▸ **Task brief**
Here are the records. Print them all exactly.
━━━━━ The data
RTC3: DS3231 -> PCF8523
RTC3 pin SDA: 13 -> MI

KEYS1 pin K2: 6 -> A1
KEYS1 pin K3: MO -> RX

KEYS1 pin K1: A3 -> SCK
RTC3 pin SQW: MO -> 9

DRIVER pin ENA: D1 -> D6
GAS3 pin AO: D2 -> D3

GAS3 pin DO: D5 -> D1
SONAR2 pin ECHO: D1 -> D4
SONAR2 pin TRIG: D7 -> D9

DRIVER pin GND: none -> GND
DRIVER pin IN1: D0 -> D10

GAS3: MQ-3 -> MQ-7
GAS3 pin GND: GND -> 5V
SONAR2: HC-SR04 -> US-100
━━━━━━━━━━
▸ **Reply**
RTC3: DS3231 -> PCF8523
RTC3 pin SDA: 13 -> MI

KEYS1 pin K2: 6 -> A1
KEYS1 pin K3: MO -> RX

KEYS1 pin K1: A3 -> SCK
RTC3 pin SQW: MO -> 9

DRIVER pin ENA: D1 -> D6
GAS3 pin AO: D2 -> D3

GAS3 pin DO: D5 -> D1
SONAR2 pin ECHO: D1 -> D4
SONAR2 pin TRIG: D7 -> D9

DRIVER pin GND: none -> GND
DRIVER pin IN1: D0 -> D10

GAS3: MQ-3 -> MQ-7
GAS3 pin GND: GND -> 5V
SONAR2: HC-SR04 -> US-100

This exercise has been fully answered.